### Task directions:
Output every entry exactly as written, skipping any pictures.

::::::::

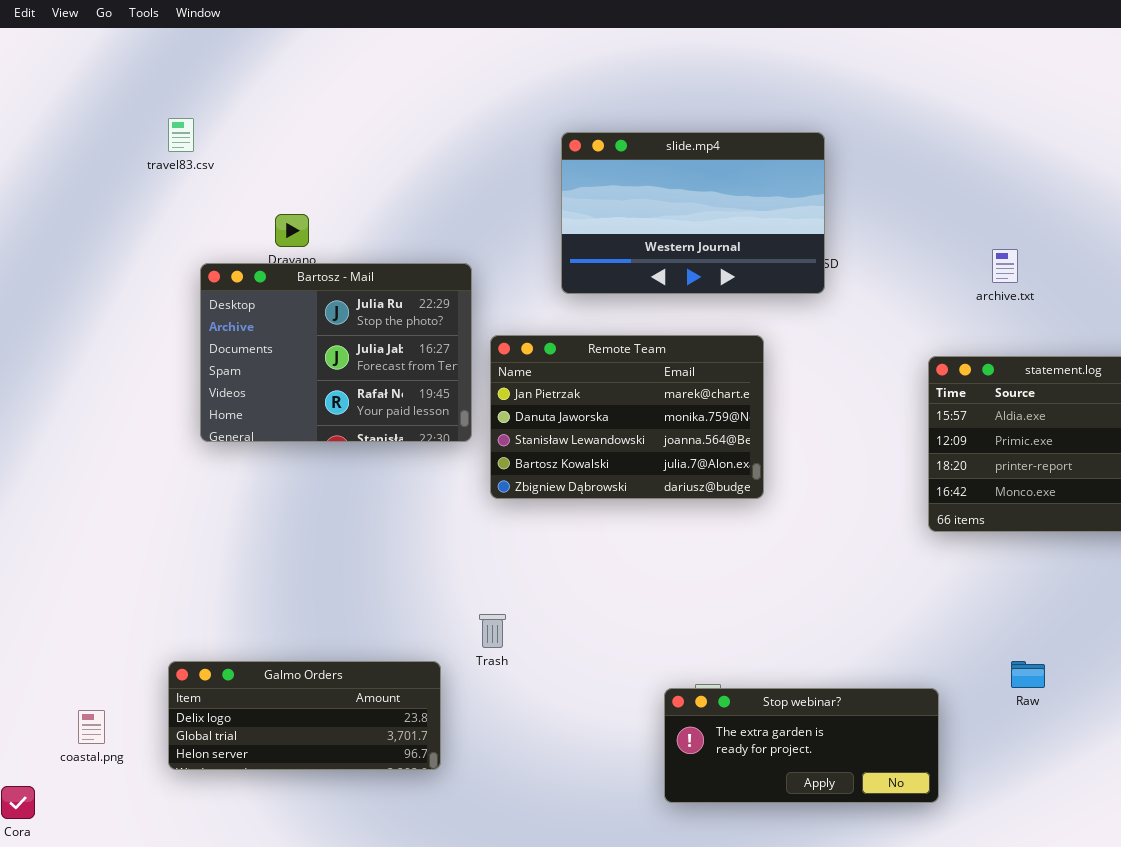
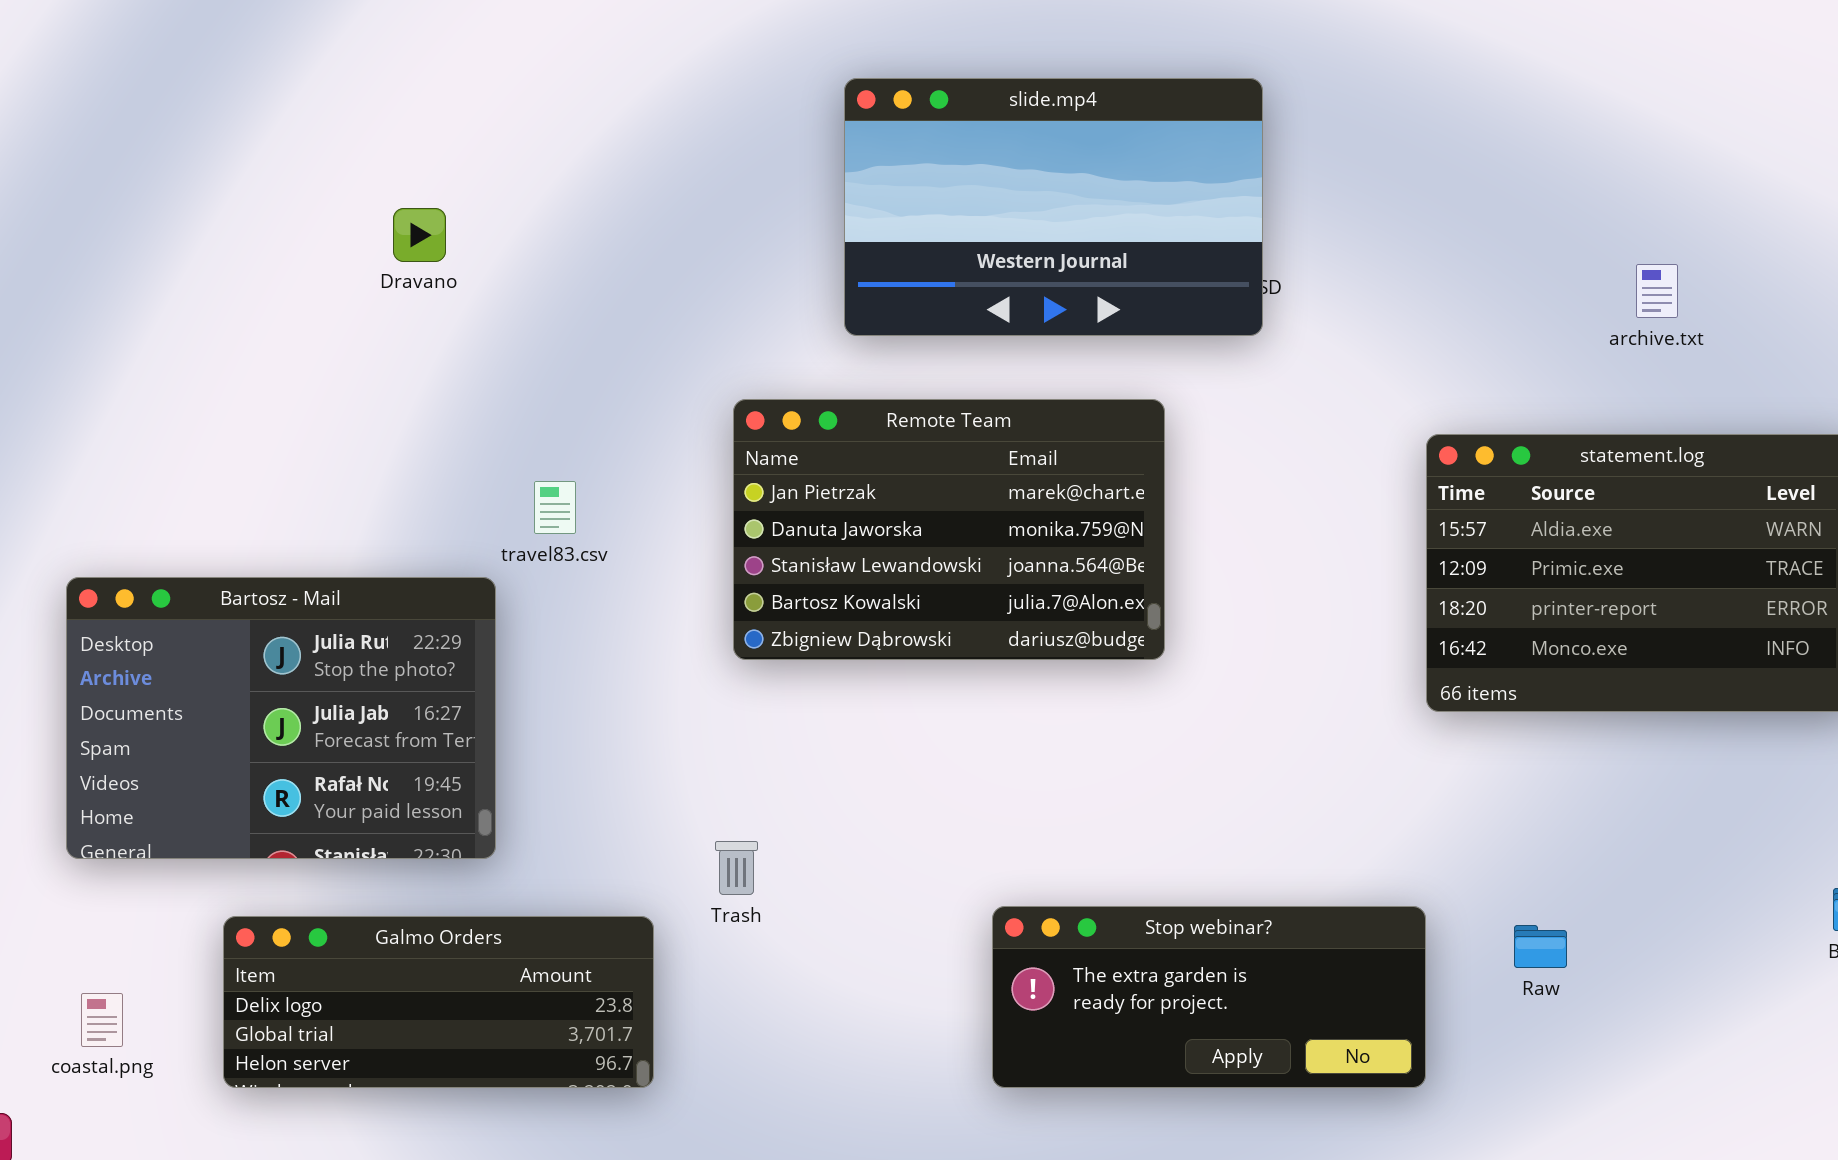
travel83.csv: [168,118,194,152] -> [534,481,576,534], moved
archive.txt: [992,249,1018,283] -> [1636,264,1678,318], moved
Bartosz - Mail: [200,263,472,442] -> [66,577,496,859], moved
Raw: [1011,661,1045,688] -> [1514,925,1567,968], moved
Stop webinar?: [664,688,939,803] -> [992,906,1426,1088], moved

::::::::

### Exercise response:
travel83.csv: [168,118,194,152] -> [534,481,576,534], moved
archive.txt: [992,249,1018,283] -> [1636,264,1678,318], moved
Bartosz - Mail: [200,263,472,442] -> [66,577,496,859], moved
Raw: [1011,661,1045,688] -> [1514,925,1567,968], moved
Stop webinar?: [664,688,939,803] -> [992,906,1426,1088], moved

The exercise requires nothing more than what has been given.